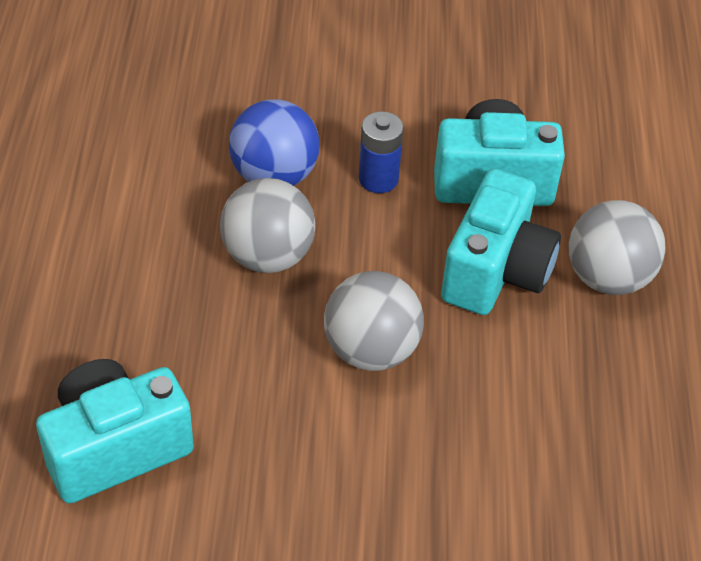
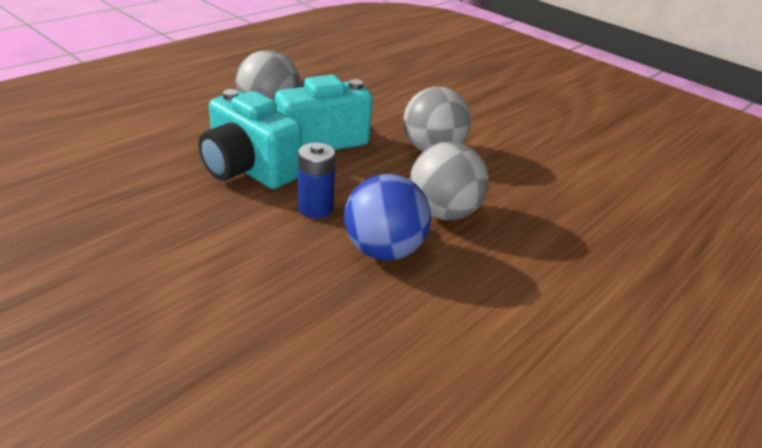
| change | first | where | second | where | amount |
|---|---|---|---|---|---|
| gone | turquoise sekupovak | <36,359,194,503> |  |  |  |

● EXERCISE DIRECTIONS
An exact repeat of the listing above, pictures excluded, is the answer.

● SOLUTION TO THIS EXERCISE
| change | first | where | second | where | amount |
|---|---|---|---|---|---|
| gone | turquoise sekupovak | <36,359,194,503> |  |  |  |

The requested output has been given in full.